◆ Exercise directions: Using the data that follows, give the number of lines in which the word "blue" occurs. Write only the number.

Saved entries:
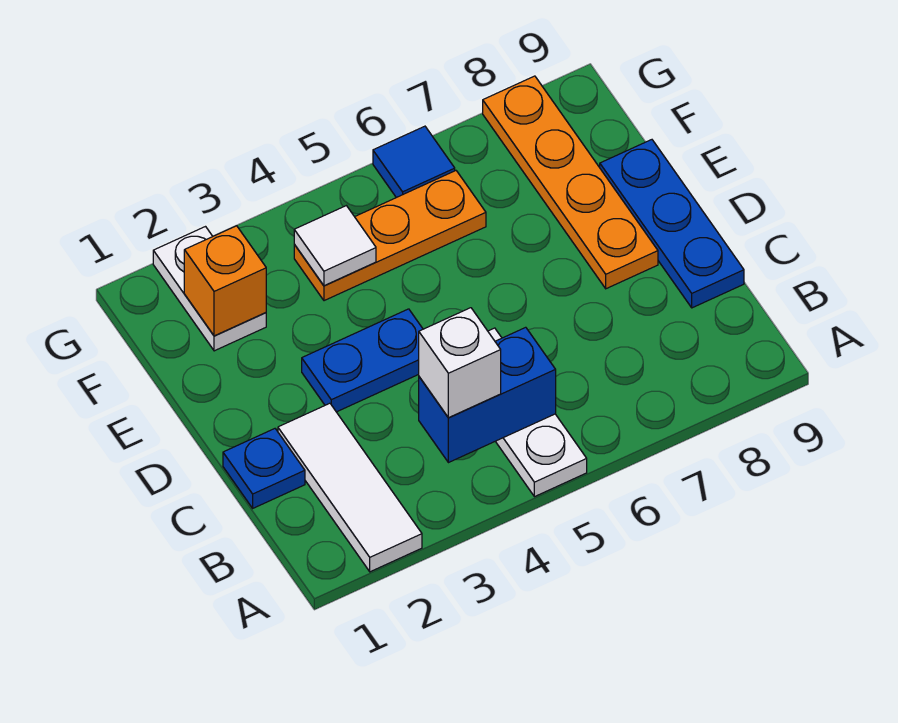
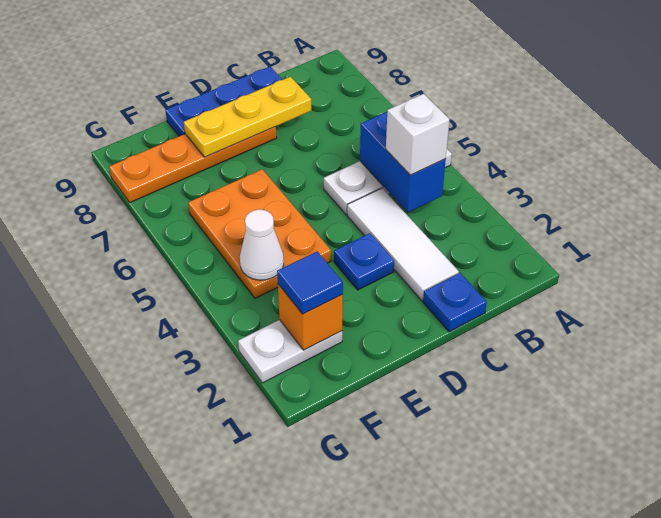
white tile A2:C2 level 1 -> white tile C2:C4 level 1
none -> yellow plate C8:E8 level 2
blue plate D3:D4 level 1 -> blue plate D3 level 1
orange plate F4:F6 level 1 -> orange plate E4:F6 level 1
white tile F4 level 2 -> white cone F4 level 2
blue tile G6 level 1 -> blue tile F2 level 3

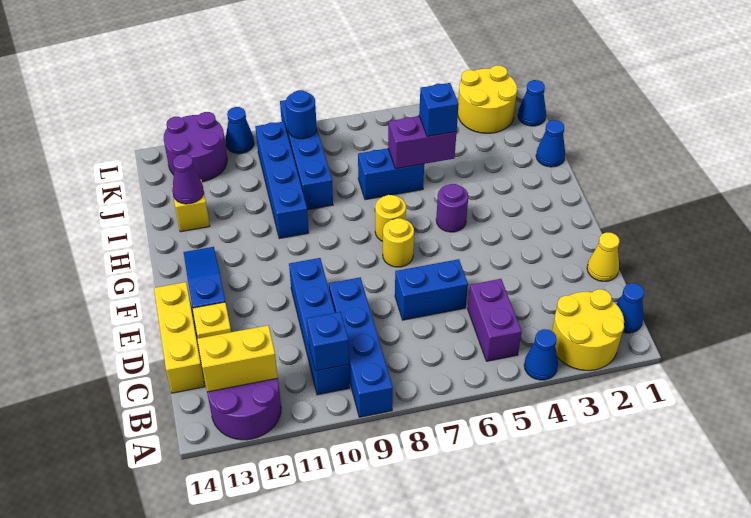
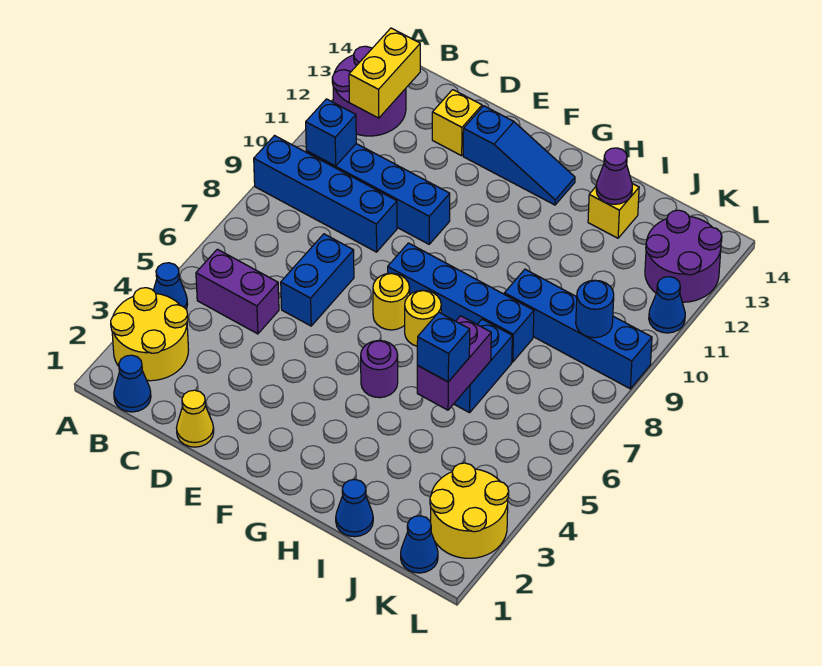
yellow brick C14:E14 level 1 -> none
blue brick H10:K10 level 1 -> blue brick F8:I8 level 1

◆ Response below: 3